What you will do: Each line of the listing, apart from the pictures, is to be printed exactly.

Stored data:
=== Section Start ===

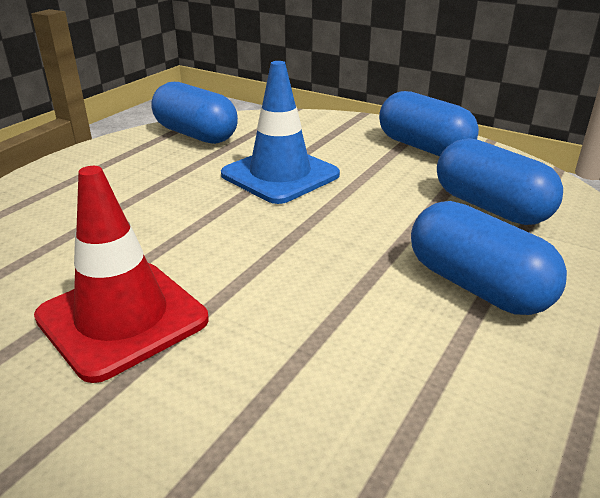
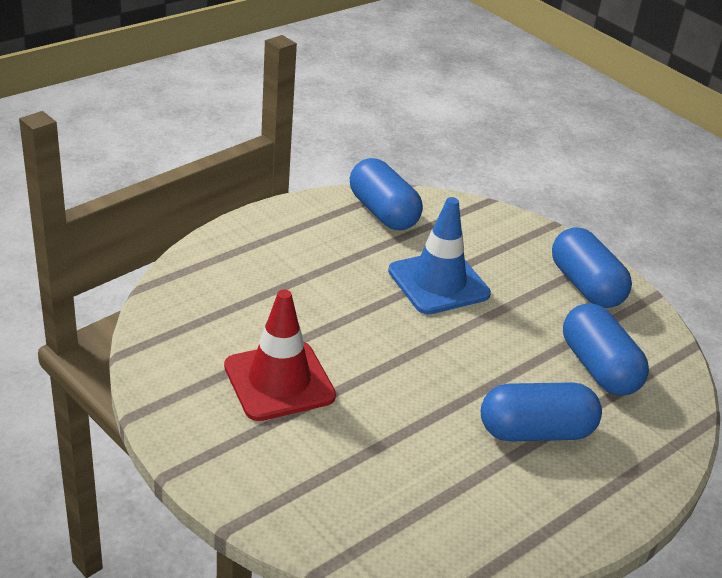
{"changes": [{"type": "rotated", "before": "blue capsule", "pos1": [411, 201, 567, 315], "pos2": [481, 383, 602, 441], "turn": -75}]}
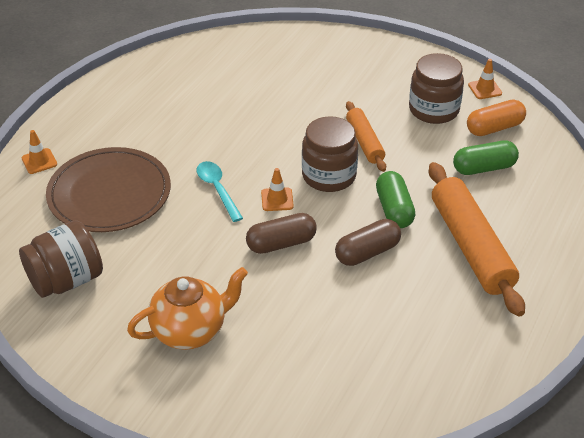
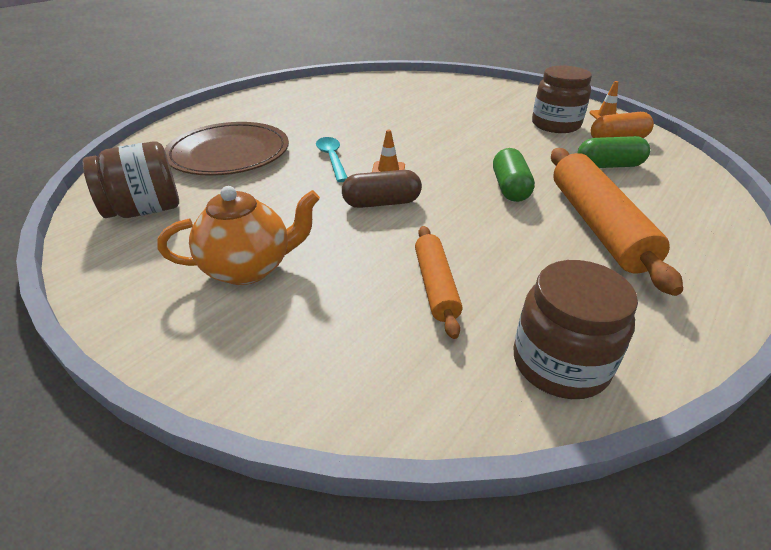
{"changes": [{"type": "gone", "before": "orange traffic cone", "pos1": [22, 130, 57, 174]}, {"type": "shifted", "before": "brown jar", "pos1": [302, 116, 358, 192], "pos2": [514, 260, 638, 399]}, {"type": "gone", "before": "brown capsule", "pos1": [335, 219, 401, 266]}, {"type": "shifted", "before": "orange rolling pin", "pos1": [346, 101, 386, 172], "pos2": [415, 226, 462, 339]}]}
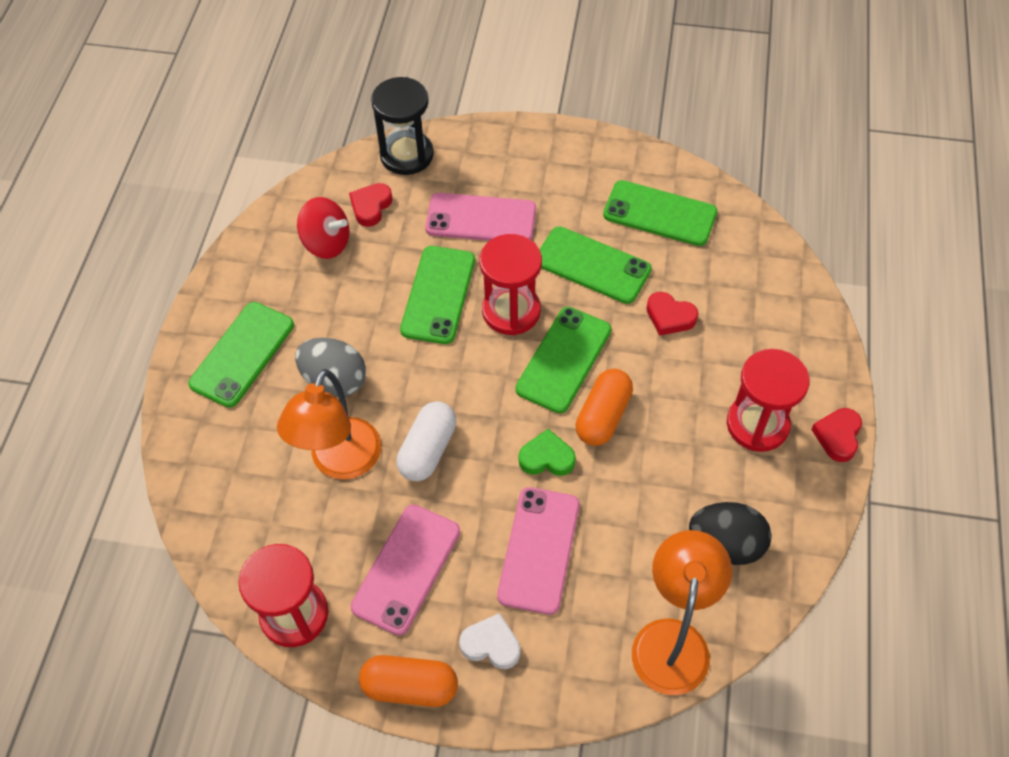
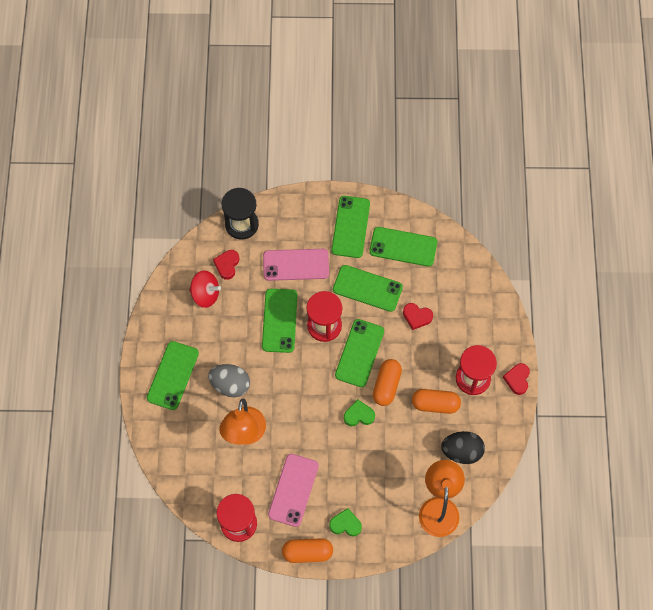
{"changes": [{"type": "gone", "before": "white capsule", "pos1": [396, 401, 456, 481]}, {"type": "repainted", "before": "white heart", "after": "green heart", "pos1": [459, 613, 520, 669], "pos2": [329, 508, 362, 536]}, {"type": "gone", "before": "pink phone", "pos1": [497, 487, 580, 615]}, {"type": "new", "after": "green phone", "pos2": [331, 196, 370, 258]}, {"type": "new", "after": "orange capsule", "pos2": [412, 389, 461, 414]}]}
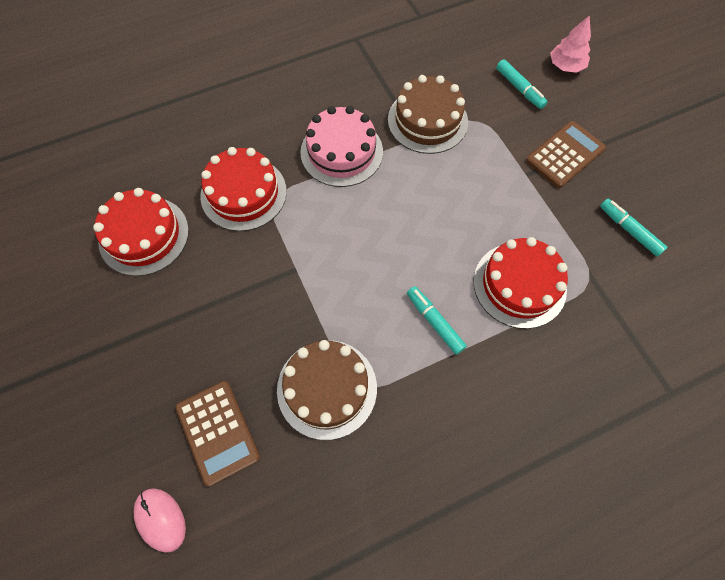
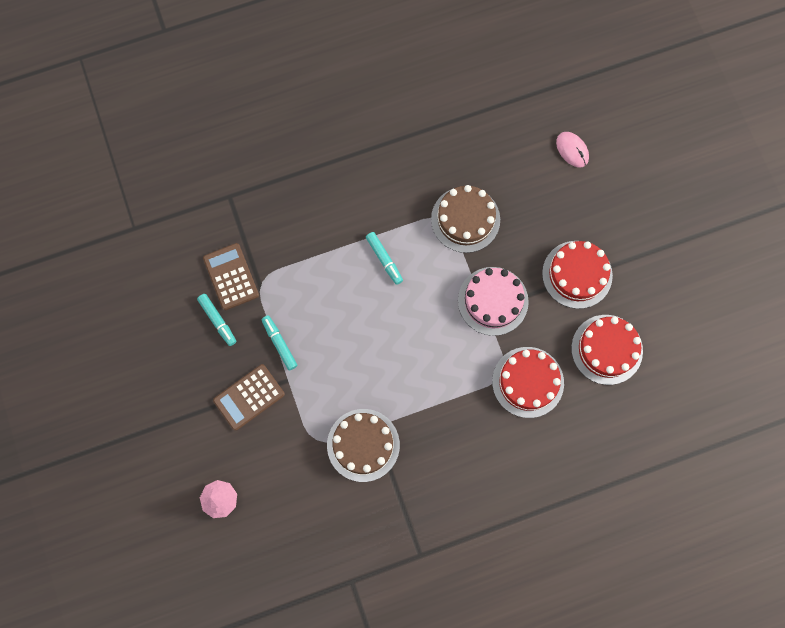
{"changes": [{"type": "shifted", "before": "brown calculator", "pos1": [175, 381, 260, 486], "pos2": [203, 243, 259, 310]}, {"type": "shifted", "before": "pink cake", "pos1": [300, 106, 383, 187], "pos2": [458, 267, 529, 336]}, {"type": "shifted", "before": "red cake", "pos1": [474, 237, 568, 329], "pos2": [542, 241, 613, 309]}, {"type": "shifted", "before": "turquoise marker", "pos1": [496, 59, 548, 109], "pos2": [261, 315, 298, 370]}]}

=== Section End ===

Problem solution:
{"changes": [{"type": "rotated", "before": "blue capsule", "pos1": [411, 201, 567, 315], "pos2": [481, 383, 602, 441], "turn": -75}]}
{"changes": [{"type": "gone", "before": "orange traffic cone", "pos1": [22, 130, 57, 174]}, {"type": "shifted", "before": "brown jar", "pos1": [302, 116, 358, 192], "pos2": [514, 260, 638, 399]}, {"type": "gone", "before": "brown capsule", "pos1": [335, 219, 401, 266]}, {"type": "shifted", "before": "orange rolling pin", "pos1": [346, 101, 386, 172], "pos2": [415, 226, 462, 339]}]}
{"changes": [{"type": "gone", "before": "white capsule", "pos1": [396, 401, 456, 481]}, {"type": "repainted", "before": "white heart", "after": "green heart", "pos1": [459, 613, 520, 669], "pos2": [329, 508, 362, 536]}, {"type": "gone", "before": "pink phone", "pos1": [497, 487, 580, 615]}, {"type": "new", "after": "green phone", "pos2": [331, 196, 370, 258]}, {"type": "new", "after": "orange capsule", "pos2": [412, 389, 461, 414]}]}
{"changes": [{"type": "shifted", "before": "brown calculator", "pos1": [175, 381, 260, 486], "pos2": [203, 243, 259, 310]}, {"type": "shifted", "before": "pink cake", "pos1": [300, 106, 383, 187], "pos2": [458, 267, 529, 336]}, {"type": "shifted", "before": "red cake", "pos1": [474, 237, 568, 329], "pos2": [542, 241, 613, 309]}, {"type": "shifted", "before": "turquoise marker", "pos1": [496, 59, 548, 109], "pos2": [261, 315, 298, 370]}]}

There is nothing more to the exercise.